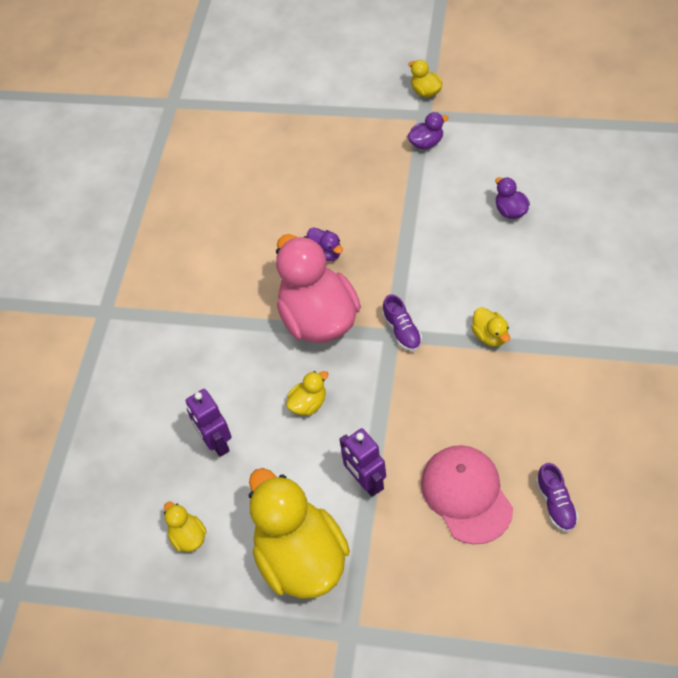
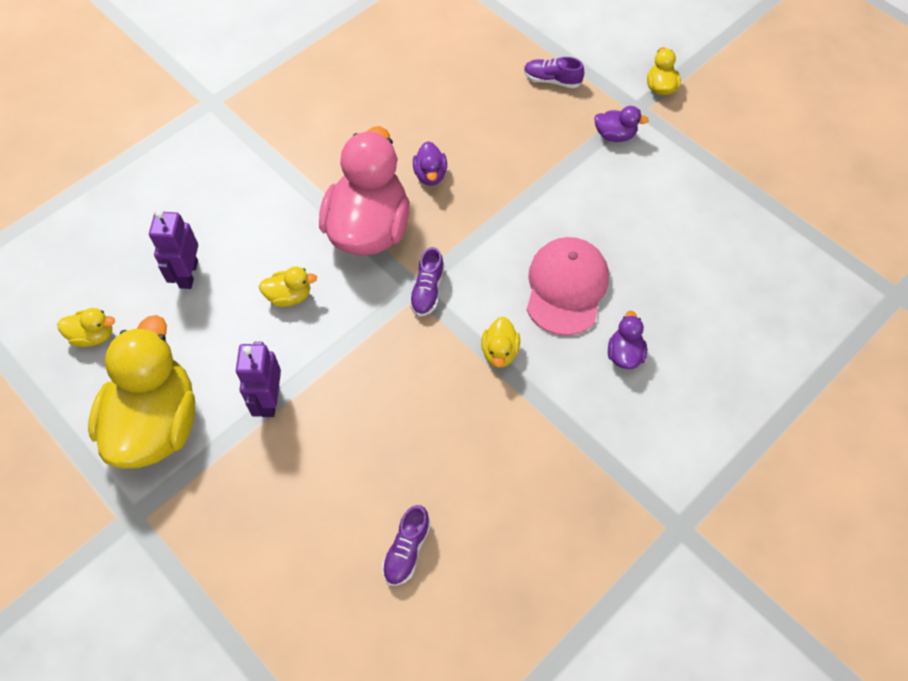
camera: 30 degrees right, 5 degrees up
(188, 537) = (93, 336): yellow duck -> yellow duck turned 90 degrees clockwise
(347, 133) = (552, 80): none -> purple shoe
(466, 495) = (339, 478): pink cap -> pink cap (566, 287)
(510, 211) = (631, 250): purple duck -> purple duck (624, 354)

WORK ORDER: Exact copies of the line with "(466, 495) = (339, 478): pink" and of every later line in the entries make up the whole answer.

EXERCISE ANSWER:
(466, 495) = (339, 478): pink cap -> pink cap (566, 287)
(510, 211) = (631, 250): purple duck -> purple duck (624, 354)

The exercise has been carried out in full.